◆ EXERCISE DETAILS ◆
Which lines in the records below mention the word "none"? Copy each one out.

◆ DATA FOR THIS TASK ◆
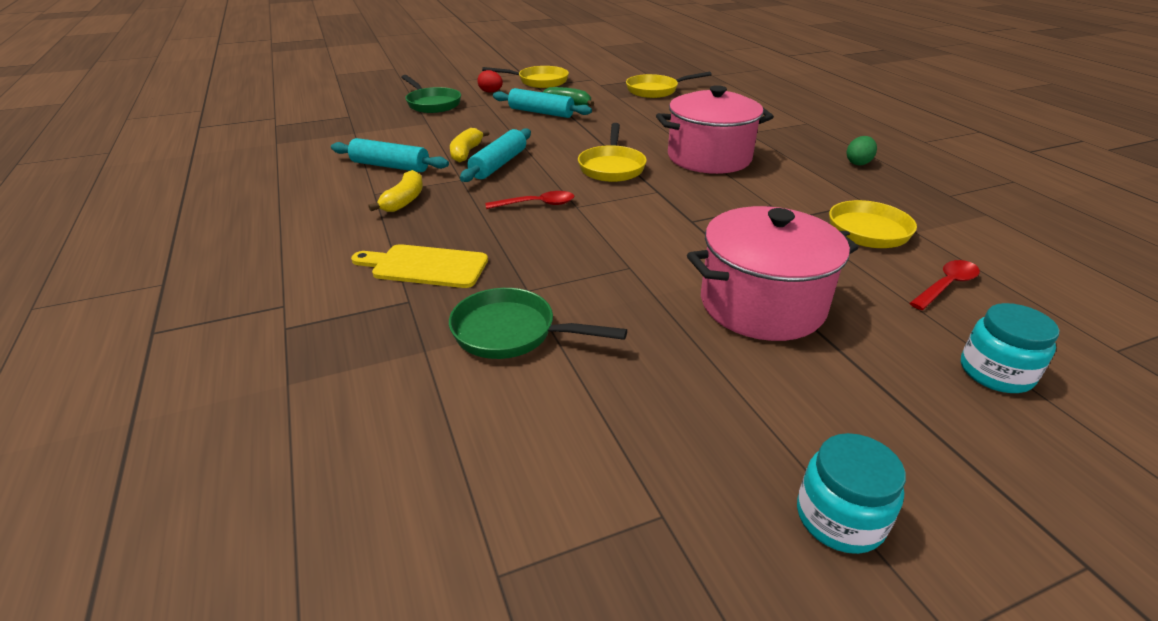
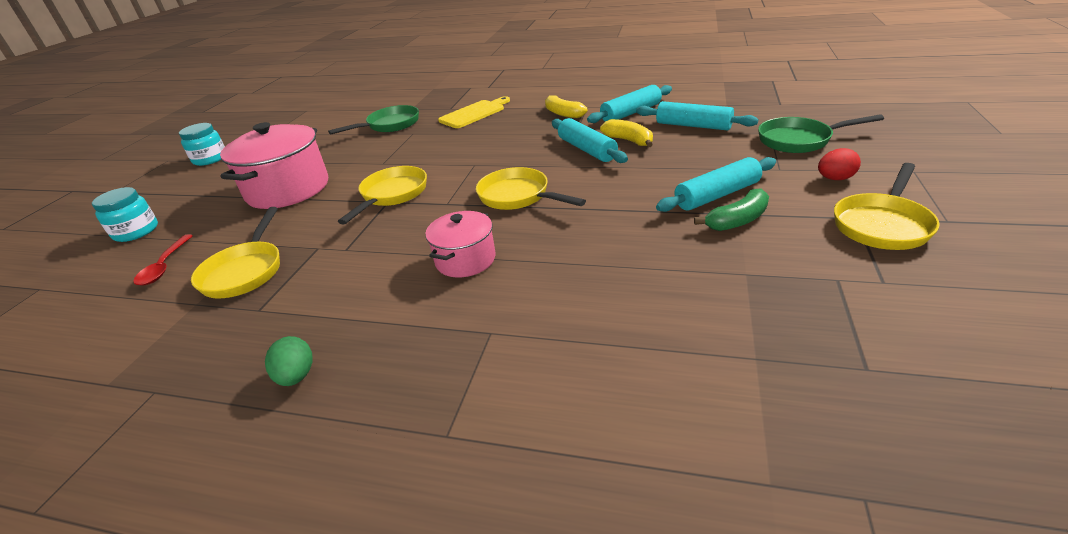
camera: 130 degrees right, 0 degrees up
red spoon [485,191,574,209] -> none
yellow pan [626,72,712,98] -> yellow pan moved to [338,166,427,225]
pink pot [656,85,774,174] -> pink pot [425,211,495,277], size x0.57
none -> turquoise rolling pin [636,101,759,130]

◆ RESPONSE BELOW ◆
red spoon [485,191,574,209] -> none
none -> turquoise rolling pin [636,101,759,130]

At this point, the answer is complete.